• Material supplied:

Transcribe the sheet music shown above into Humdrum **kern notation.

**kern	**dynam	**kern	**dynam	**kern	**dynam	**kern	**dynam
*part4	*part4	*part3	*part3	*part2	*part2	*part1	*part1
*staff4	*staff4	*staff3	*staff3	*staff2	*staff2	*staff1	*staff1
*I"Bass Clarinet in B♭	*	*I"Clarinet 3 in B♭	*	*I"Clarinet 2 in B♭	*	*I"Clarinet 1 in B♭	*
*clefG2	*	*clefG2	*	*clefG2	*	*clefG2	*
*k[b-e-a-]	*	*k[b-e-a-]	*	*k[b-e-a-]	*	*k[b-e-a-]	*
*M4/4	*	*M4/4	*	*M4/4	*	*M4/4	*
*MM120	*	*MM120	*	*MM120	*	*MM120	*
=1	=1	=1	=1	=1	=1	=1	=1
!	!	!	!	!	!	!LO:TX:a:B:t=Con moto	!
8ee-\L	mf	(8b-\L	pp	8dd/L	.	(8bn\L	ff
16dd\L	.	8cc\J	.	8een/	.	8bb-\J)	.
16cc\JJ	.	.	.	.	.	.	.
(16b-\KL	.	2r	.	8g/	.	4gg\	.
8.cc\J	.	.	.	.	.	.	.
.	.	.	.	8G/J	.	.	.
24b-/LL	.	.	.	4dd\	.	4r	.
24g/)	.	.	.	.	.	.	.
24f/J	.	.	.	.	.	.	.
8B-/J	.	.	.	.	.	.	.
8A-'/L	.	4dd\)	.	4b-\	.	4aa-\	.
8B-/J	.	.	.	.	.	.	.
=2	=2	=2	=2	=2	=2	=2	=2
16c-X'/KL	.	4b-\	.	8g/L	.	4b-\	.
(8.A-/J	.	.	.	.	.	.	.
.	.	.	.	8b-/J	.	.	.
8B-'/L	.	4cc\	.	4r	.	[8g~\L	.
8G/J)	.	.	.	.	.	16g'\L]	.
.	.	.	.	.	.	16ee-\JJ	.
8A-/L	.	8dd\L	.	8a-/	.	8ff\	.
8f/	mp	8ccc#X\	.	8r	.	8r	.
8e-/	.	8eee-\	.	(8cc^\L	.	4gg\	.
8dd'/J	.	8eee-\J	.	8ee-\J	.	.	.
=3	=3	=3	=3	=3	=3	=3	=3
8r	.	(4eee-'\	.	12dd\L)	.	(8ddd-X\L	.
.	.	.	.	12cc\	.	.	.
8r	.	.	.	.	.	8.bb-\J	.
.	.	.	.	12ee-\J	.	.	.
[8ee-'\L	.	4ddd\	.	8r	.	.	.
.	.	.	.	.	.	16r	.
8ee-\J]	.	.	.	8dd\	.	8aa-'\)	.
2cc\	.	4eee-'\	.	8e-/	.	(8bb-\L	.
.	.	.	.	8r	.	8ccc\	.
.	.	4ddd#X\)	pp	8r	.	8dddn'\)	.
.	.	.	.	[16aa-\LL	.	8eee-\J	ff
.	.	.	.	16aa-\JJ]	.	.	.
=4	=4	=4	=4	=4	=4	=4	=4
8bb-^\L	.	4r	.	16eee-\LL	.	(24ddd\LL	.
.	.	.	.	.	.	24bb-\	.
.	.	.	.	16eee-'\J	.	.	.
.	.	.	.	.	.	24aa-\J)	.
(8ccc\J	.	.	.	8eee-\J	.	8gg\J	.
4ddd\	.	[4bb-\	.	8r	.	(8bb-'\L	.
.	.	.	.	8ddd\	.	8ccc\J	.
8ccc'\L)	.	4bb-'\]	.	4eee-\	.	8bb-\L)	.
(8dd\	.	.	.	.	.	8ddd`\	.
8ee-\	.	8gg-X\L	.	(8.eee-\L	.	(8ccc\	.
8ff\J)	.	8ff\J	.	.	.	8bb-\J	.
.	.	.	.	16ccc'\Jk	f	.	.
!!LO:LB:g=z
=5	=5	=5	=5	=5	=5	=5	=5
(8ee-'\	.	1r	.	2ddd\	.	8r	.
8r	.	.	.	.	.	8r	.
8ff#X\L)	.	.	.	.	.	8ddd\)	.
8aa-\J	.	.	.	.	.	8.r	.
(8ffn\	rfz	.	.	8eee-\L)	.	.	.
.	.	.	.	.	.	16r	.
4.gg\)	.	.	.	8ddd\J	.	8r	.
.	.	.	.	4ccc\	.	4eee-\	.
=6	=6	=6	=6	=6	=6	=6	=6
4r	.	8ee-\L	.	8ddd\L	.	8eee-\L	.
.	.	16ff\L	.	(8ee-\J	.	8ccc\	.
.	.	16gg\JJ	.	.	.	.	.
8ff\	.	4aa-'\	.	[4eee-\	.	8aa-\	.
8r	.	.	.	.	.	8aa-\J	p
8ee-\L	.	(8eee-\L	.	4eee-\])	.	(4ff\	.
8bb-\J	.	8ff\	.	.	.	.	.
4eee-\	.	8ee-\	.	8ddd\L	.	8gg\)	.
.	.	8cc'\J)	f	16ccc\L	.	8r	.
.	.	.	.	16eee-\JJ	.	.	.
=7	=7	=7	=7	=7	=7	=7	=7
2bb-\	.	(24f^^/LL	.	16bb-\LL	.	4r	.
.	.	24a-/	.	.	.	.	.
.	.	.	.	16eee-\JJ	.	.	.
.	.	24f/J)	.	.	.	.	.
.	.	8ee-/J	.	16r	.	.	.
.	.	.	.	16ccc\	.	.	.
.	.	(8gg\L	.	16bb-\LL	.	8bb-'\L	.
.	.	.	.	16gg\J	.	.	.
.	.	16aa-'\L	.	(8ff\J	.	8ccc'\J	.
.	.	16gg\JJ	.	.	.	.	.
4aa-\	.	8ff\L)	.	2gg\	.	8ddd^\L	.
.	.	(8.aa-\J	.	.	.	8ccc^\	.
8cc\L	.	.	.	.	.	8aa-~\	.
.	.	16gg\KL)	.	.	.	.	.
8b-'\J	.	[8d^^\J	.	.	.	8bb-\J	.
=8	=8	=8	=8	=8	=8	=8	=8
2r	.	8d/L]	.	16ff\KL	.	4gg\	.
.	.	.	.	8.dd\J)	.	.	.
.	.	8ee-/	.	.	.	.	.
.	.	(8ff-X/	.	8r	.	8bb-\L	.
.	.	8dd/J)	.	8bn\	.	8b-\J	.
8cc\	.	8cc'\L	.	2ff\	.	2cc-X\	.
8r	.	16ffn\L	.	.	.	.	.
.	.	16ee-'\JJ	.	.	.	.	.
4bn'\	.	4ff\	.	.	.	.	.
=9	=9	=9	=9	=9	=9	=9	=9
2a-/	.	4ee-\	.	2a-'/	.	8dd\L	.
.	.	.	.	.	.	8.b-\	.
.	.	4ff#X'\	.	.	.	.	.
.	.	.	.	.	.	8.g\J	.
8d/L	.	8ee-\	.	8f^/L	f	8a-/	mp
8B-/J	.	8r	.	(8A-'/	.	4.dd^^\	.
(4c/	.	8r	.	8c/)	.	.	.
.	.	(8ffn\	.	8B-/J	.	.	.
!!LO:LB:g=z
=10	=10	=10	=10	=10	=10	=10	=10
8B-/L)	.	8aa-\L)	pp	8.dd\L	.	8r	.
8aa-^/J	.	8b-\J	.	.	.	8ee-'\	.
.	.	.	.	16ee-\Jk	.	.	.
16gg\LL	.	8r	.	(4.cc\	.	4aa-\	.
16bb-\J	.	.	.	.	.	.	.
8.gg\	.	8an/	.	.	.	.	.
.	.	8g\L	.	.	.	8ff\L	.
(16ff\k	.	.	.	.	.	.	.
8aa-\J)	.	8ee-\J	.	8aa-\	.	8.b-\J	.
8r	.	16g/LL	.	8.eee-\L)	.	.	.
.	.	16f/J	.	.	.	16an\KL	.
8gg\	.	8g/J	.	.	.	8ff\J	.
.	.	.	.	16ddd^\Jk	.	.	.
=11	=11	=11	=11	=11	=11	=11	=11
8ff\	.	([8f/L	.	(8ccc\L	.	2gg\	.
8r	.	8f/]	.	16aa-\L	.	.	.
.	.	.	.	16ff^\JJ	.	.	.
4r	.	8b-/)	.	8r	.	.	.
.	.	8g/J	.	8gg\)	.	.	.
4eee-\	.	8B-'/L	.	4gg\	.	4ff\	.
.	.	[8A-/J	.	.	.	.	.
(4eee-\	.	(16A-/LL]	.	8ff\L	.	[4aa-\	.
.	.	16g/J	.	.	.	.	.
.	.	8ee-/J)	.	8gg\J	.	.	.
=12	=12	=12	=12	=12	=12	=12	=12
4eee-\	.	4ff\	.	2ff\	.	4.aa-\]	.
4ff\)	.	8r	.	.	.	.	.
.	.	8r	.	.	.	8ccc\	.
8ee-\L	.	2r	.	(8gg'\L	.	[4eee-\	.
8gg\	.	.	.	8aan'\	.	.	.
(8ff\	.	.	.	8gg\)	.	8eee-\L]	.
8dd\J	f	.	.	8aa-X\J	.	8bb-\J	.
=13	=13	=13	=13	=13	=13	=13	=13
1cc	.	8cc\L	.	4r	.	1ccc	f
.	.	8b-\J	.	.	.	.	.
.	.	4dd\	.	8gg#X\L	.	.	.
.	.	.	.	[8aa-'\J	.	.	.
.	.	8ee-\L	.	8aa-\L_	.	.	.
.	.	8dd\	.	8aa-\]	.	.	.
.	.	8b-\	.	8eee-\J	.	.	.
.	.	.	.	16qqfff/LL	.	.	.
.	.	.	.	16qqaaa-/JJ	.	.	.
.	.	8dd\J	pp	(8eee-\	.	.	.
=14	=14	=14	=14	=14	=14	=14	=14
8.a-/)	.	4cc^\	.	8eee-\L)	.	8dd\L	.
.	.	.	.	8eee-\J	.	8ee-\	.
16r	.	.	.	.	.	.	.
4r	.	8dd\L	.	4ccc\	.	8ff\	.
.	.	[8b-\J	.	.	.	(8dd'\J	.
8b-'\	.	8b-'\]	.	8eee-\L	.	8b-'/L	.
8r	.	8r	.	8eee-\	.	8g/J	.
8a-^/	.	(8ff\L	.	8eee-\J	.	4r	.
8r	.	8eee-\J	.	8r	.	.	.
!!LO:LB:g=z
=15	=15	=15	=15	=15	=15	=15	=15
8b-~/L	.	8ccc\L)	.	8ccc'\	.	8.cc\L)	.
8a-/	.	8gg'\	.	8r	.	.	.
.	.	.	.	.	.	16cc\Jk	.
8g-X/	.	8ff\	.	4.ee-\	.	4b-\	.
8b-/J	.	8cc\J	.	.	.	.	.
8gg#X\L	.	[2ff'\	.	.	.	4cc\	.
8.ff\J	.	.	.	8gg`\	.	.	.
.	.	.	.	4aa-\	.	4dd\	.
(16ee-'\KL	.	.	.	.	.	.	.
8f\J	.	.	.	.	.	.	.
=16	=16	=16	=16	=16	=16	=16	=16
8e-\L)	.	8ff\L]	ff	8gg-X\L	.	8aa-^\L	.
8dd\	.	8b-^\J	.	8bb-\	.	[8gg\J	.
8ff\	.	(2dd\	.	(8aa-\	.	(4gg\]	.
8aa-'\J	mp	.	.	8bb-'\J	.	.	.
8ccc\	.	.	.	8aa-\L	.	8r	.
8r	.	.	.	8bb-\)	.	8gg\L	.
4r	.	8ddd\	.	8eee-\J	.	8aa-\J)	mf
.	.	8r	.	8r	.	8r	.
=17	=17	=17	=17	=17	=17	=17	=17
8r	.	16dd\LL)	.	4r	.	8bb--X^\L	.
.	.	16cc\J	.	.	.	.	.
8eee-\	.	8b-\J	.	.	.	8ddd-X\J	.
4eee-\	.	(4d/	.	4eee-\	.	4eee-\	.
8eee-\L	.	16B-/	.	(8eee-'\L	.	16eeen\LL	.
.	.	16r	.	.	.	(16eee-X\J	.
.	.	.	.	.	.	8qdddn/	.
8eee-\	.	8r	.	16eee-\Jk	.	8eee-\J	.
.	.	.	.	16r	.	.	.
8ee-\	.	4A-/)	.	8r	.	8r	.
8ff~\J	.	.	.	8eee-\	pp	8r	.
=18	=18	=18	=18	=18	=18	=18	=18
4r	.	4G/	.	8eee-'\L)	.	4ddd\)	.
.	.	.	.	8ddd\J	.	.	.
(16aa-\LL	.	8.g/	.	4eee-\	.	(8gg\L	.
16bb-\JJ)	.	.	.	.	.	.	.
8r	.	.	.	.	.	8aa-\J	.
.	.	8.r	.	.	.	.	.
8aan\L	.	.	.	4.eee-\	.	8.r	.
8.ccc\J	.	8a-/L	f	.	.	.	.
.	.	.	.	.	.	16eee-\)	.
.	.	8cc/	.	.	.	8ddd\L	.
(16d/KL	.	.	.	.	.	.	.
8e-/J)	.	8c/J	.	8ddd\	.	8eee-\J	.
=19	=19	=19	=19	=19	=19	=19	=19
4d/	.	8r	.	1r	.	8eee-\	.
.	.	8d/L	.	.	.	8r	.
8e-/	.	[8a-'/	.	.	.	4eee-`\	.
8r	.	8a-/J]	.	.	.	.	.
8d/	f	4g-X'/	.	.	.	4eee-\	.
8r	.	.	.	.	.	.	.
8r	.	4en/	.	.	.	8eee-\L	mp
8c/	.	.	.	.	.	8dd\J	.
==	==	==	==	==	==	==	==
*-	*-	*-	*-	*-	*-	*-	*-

• Exercise objective: Count the lines in the records above that contain the string "kern" with matching case, and reply with the number alone.

• Response to the task: 2